**Problem requirements:** Copy, word for word, the lines below from the one containing "LDR3: GL5528 (+12V, LEVEL)" up to and including the one containing "U3 pin GP2: TEMP -> none", with pictures left out.

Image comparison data
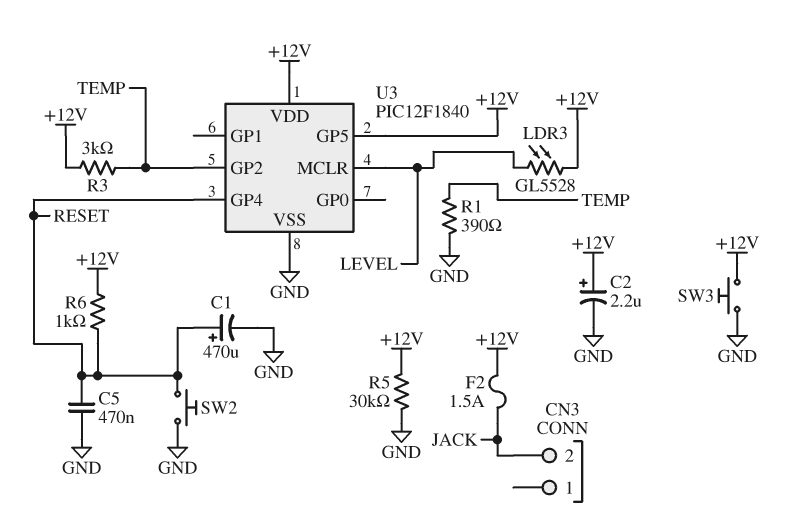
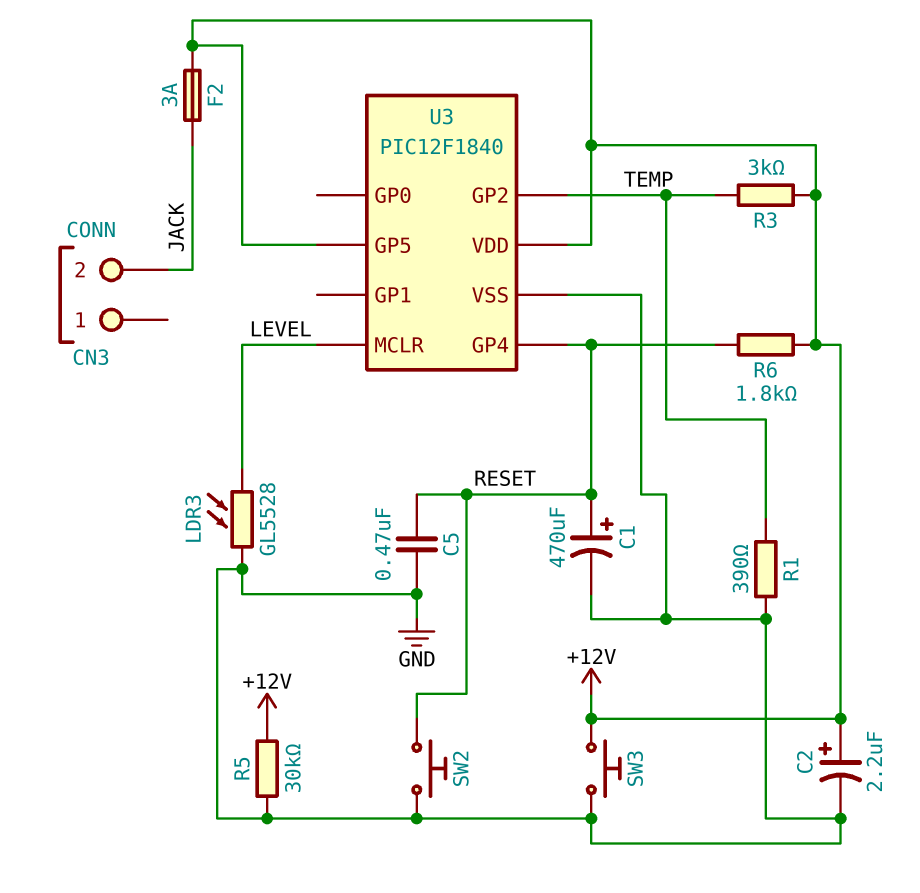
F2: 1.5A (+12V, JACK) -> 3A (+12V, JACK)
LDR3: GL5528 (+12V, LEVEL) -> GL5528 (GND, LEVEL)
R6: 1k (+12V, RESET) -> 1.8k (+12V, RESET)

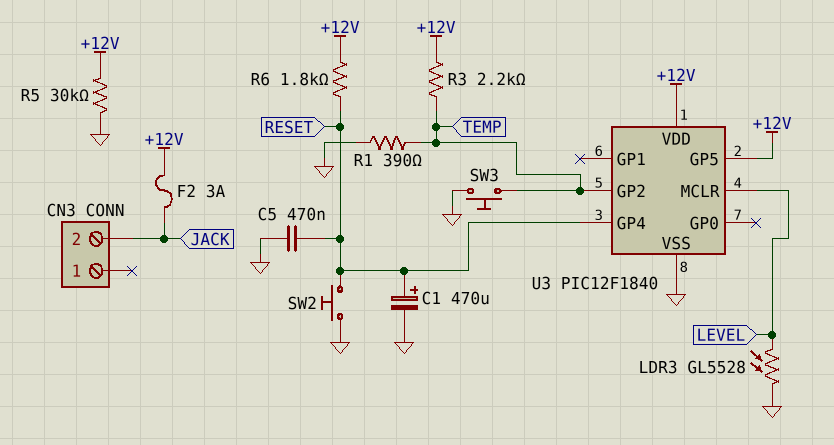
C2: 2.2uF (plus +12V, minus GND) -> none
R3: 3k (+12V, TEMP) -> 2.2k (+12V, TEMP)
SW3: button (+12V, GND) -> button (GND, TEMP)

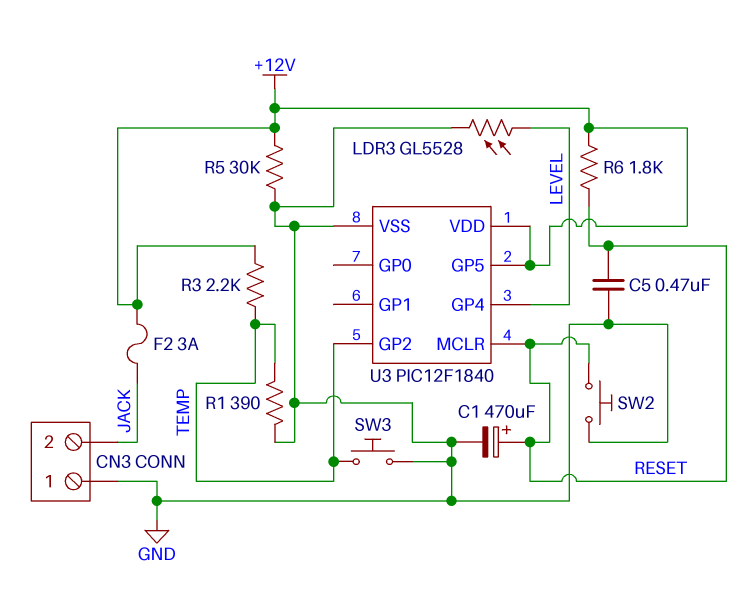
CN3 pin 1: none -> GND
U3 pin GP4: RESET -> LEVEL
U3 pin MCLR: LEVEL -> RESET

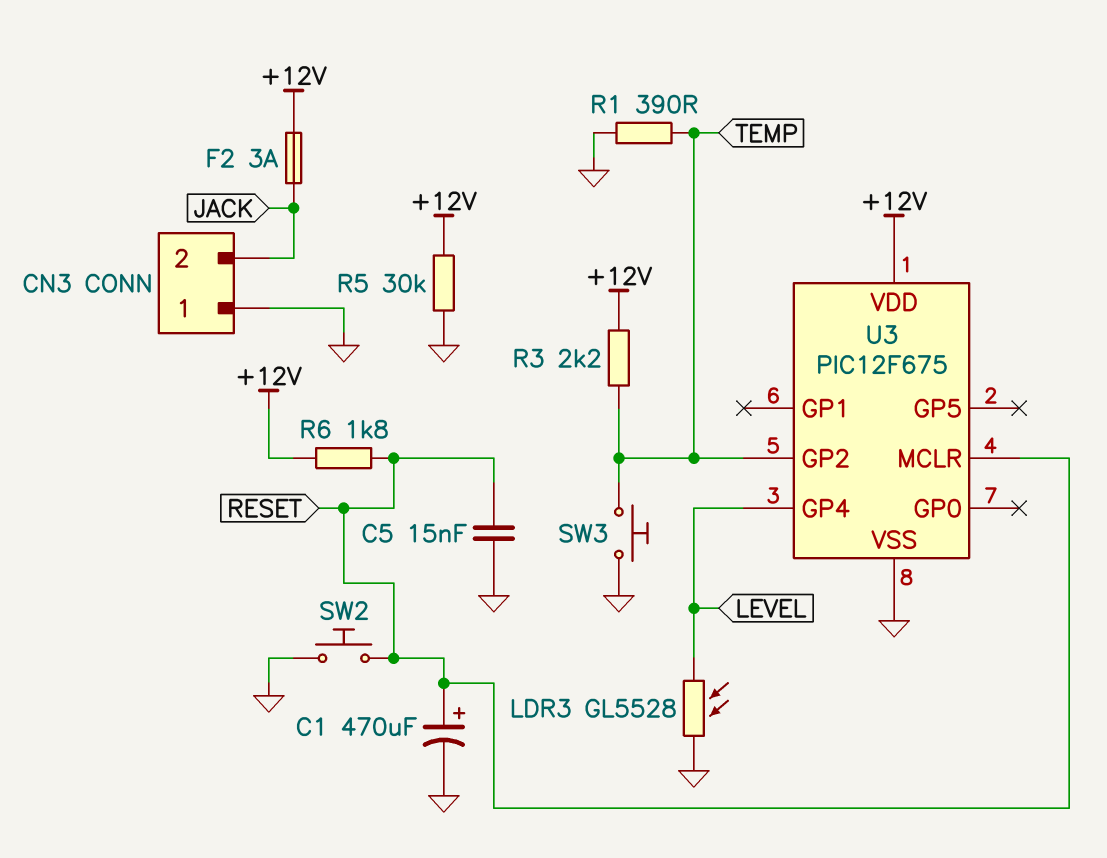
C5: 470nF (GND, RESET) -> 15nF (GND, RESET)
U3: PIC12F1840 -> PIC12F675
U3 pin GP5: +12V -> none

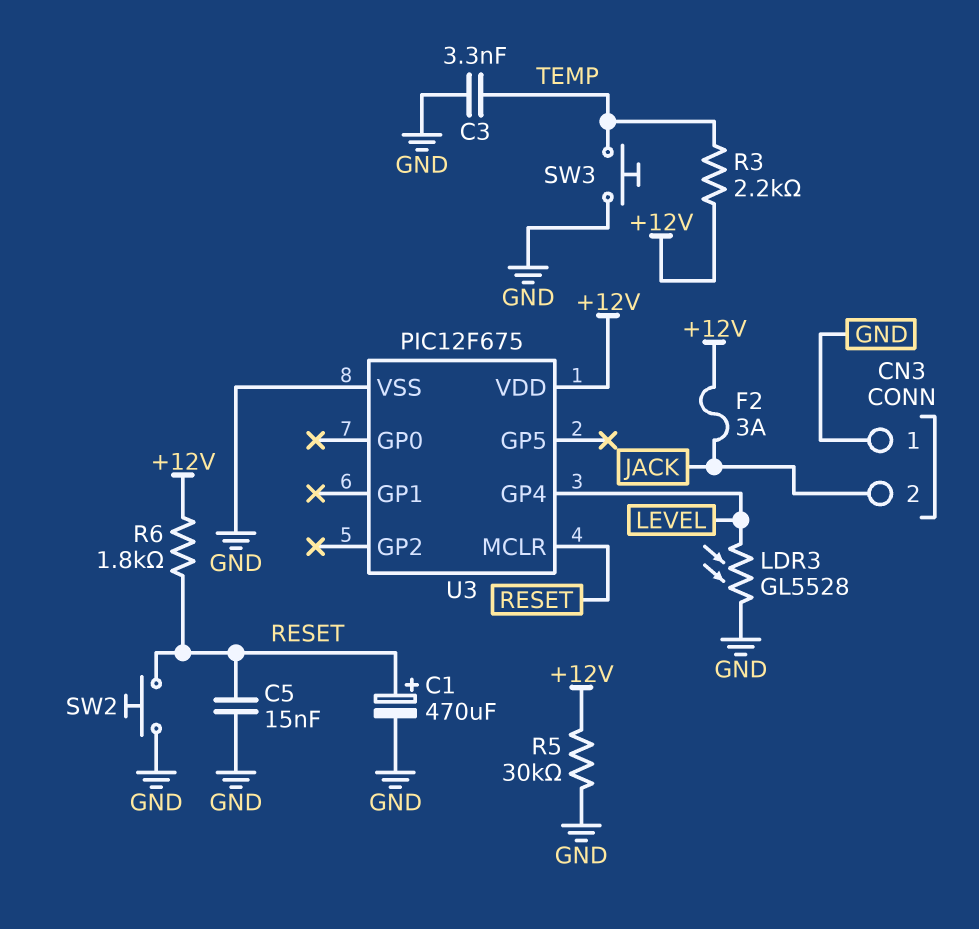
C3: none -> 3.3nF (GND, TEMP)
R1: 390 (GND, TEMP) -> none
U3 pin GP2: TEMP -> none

--

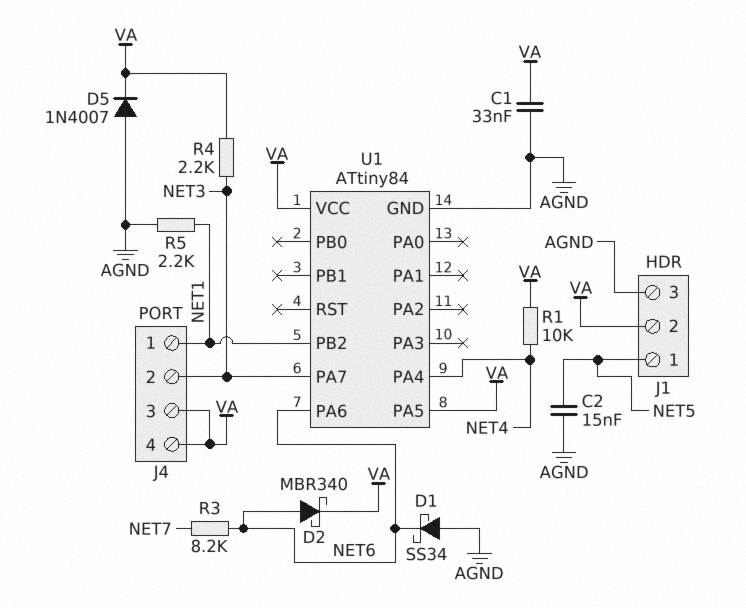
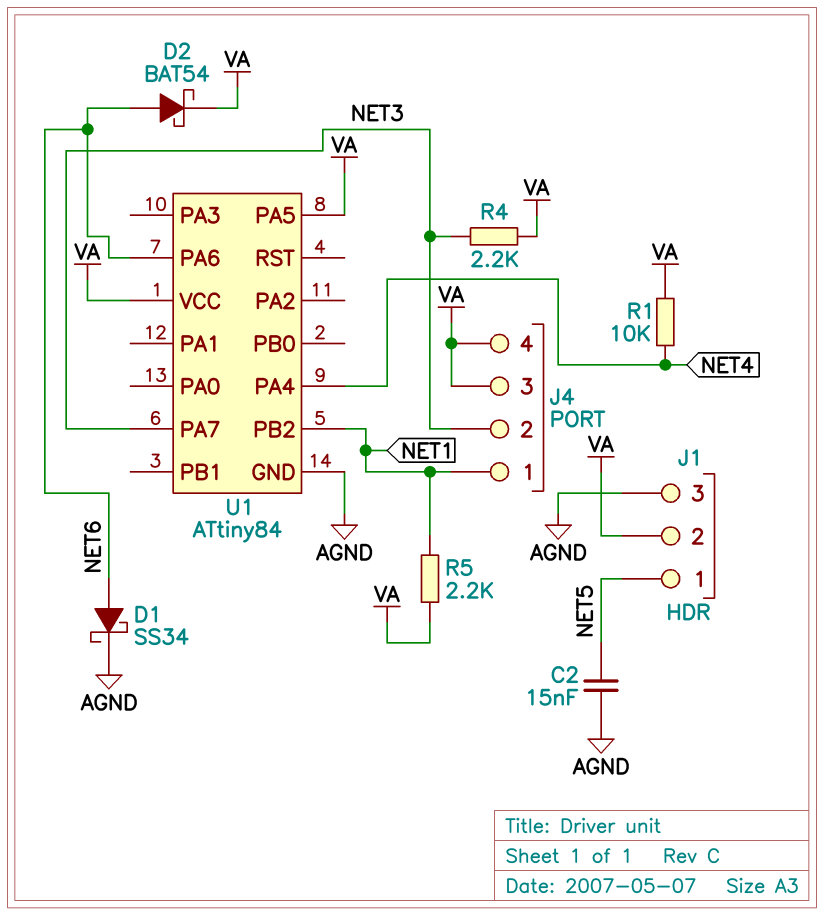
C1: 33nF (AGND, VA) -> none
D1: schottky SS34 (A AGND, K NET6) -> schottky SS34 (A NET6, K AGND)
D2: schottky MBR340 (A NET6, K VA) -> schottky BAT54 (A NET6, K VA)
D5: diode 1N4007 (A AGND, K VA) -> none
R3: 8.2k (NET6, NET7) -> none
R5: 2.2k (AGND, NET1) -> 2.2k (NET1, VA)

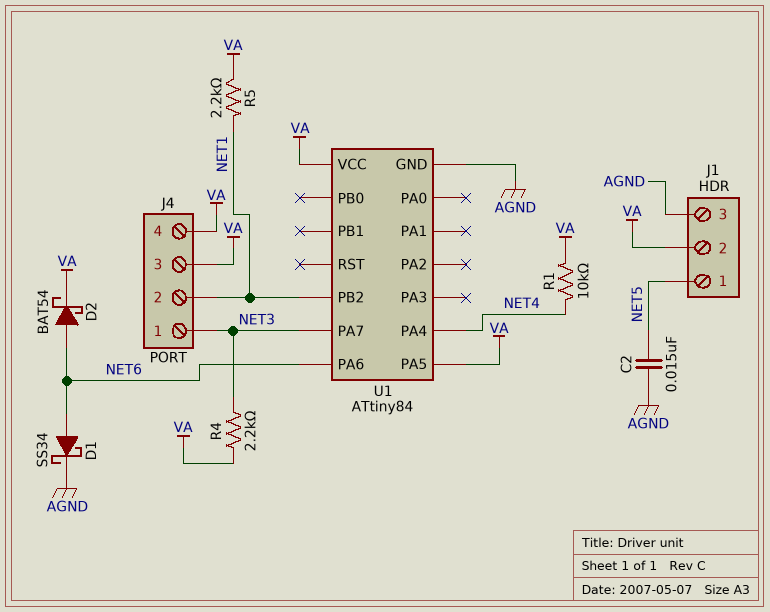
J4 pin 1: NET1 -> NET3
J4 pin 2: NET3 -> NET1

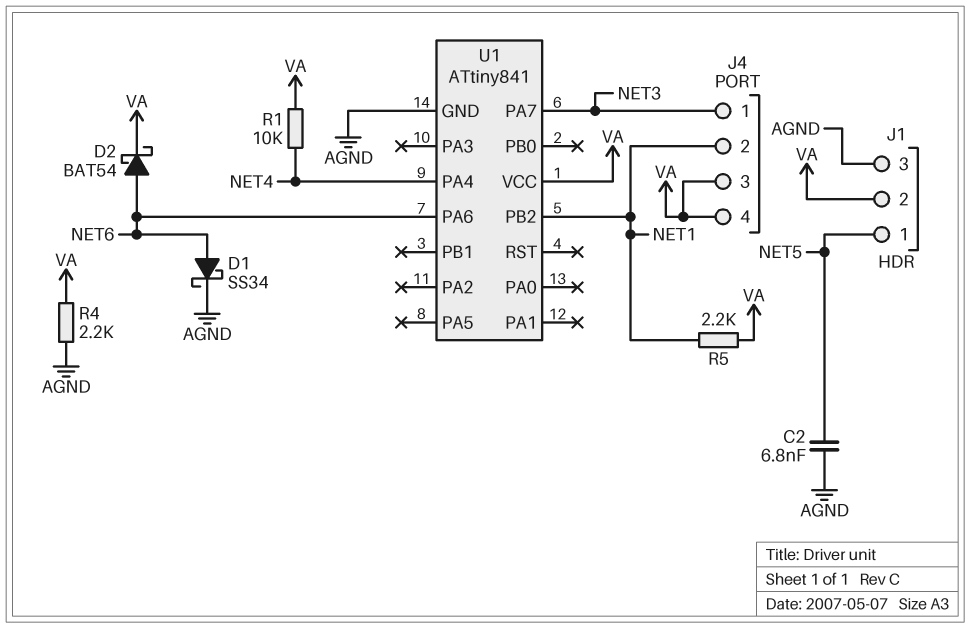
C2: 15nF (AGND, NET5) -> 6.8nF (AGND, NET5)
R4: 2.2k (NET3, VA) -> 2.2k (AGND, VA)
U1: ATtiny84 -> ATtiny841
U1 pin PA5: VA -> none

**Result for this task:**
LDR3: GL5528 (+12V, LEVEL) -> GL5528 (GND, LEVEL)
R6: 1k (+12V, RESET) -> 1.8k (+12V, RESET)

C2: 2.2uF (plus +12V, minus GND) -> none
R3: 3k (+12V, TEMP) -> 2.2k (+12V, TEMP)
SW3: button (+12V, GND) -> button (GND, TEMP)

CN3 pin 1: none -> GND
U3 pin GP4: RESET -> LEVEL
U3 pin MCLR: LEVEL -> RESET

C5: 470nF (GND, RESET) -> 15nF (GND, RESET)
U3: PIC12F1840 -> PIC12F675
U3 pin GP5: +12V -> none

C3: none -> 3.3nF (GND, TEMP)
R1: 390 (GND, TEMP) -> none
U3 pin GP2: TEMP -> none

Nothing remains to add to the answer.